_Problem statement_
Rewrite the lines below, replacing "wooden handle axe" with "wooden-handled axe" wherever it appears and leaving everything else unchanged. Omit the pictures from your answer.

_Provided information_
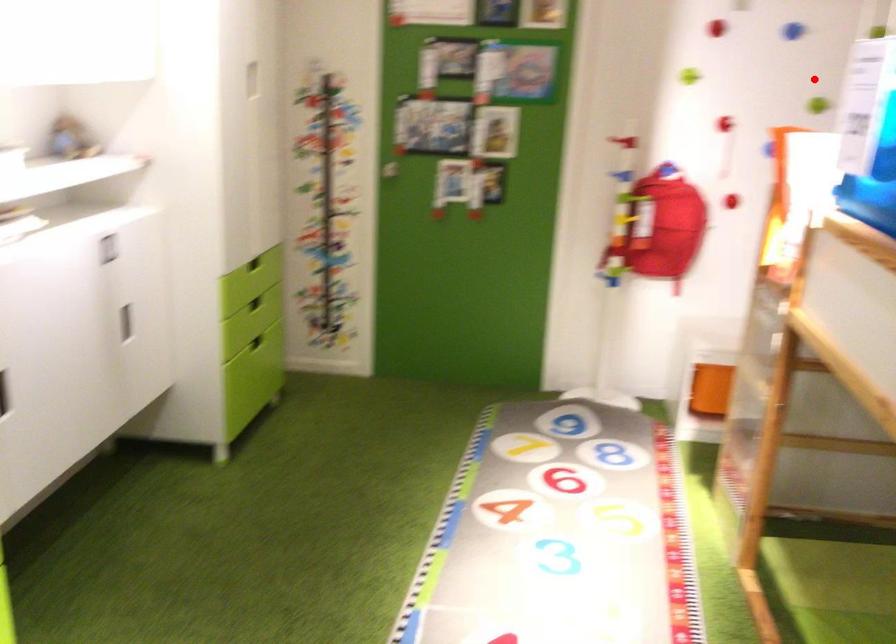
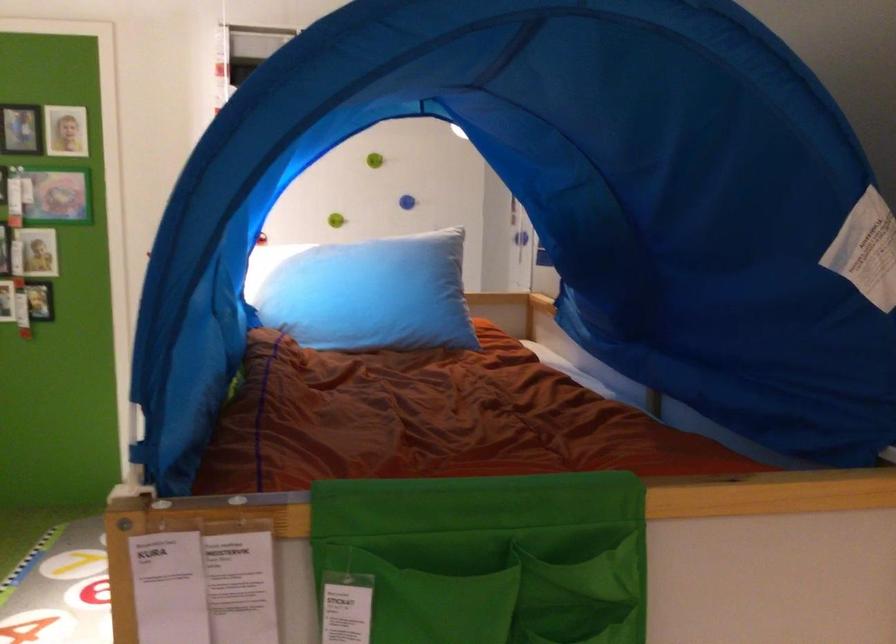
In the second image, find the point that corresponds to the highlighted location in the first image.

(334, 220)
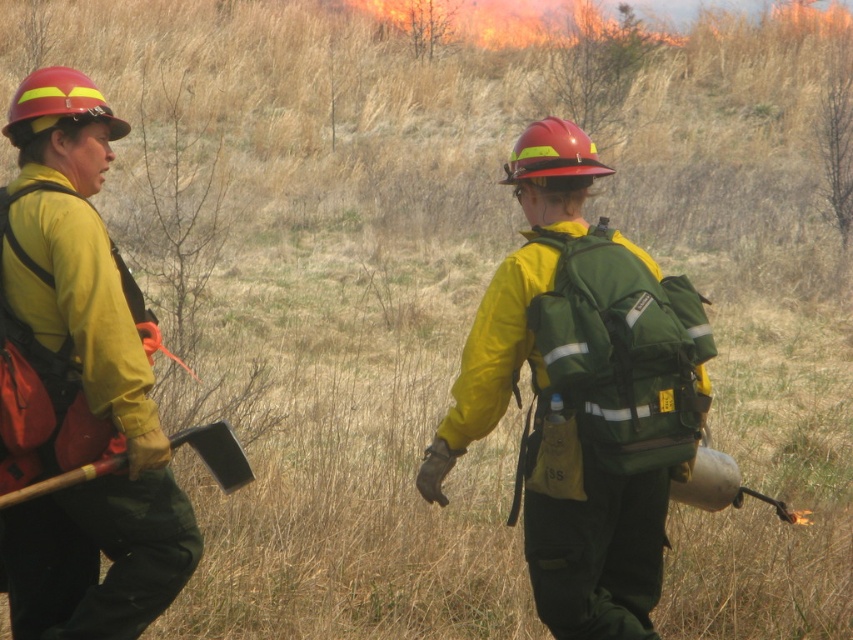
Between point (525, 552) and point (91, 461), which one is positioned in front?

Point (91, 461) is in front.

Locate an element on the screen. green fabric backpack at center is located at coordinates (579, 396).

Can you confirm if matte yellow jacket at left is positioned to the right of wooden handle axe at left?

In fact, matte yellow jacket at left is to the left of wooden handle axe at left.

Can you confirm if matte yellow jacket at left is shorter than wooden handle axe at left?

Incorrect, matte yellow jacket at left's height does not fall short of wooden handle axe at left's.

Which is behind, point (129, 326) or point (9, 493)?

Positioned behind is point (129, 326).

Locate an element on the screen. matte yellow jacket at left is located at coordinates (84, 385).

Is point (561, 460) positioned behind point (38, 173)?

No, it is in front of (38, 173).

Locate an element on the screen. The height and width of the screenshot is (640, 853). green fabric backpack at center is located at coordinates (579, 396).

_Completed task_
In the second image, find the point that corresponds to the highlighted location in the first image.

(334, 220)
Between point (525, 552) and point (91, 461), which one is positioned in front?

Point (91, 461) is in front.

Locate an element on the screen. green fabric backpack at center is located at coordinates (579, 396).

Can you confirm if matte yellow jacket at left is positioned to the right of wooden-handled axe at left?

In fact, matte yellow jacket at left is to the left of wooden-handled axe at left.

Can you confirm if matte yellow jacket at left is shorter than wooden-handled axe at left?

Incorrect, matte yellow jacket at left's height does not fall short of wooden-handled axe at left's.

Which is behind, point (129, 326) or point (9, 493)?

Positioned behind is point (129, 326).

Locate an element on the screen. matte yellow jacket at left is located at coordinates (84, 385).

Is point (561, 460) positioned behind point (38, 173)?

No, it is in front of (38, 173).

Locate an element on the screen. The height and width of the screenshot is (640, 853). green fabric backpack at center is located at coordinates (579, 396).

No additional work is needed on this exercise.